* [Given material]
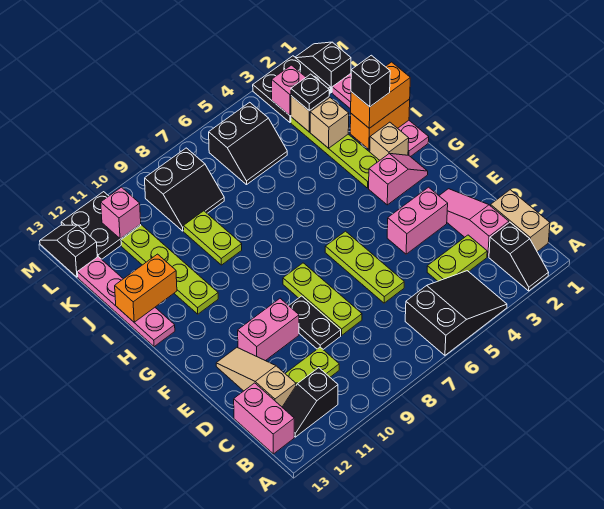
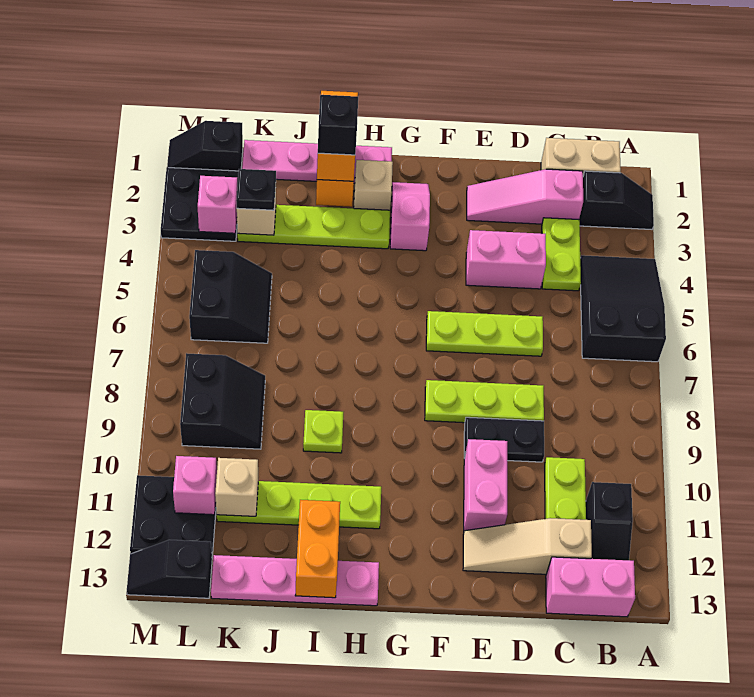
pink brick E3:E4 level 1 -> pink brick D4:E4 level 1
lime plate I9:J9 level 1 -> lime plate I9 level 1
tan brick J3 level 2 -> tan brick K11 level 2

* [Task goal] Determine the number of lines in the data that include the word "brick", and provide that number without comment.

* [Result of the exercise] 2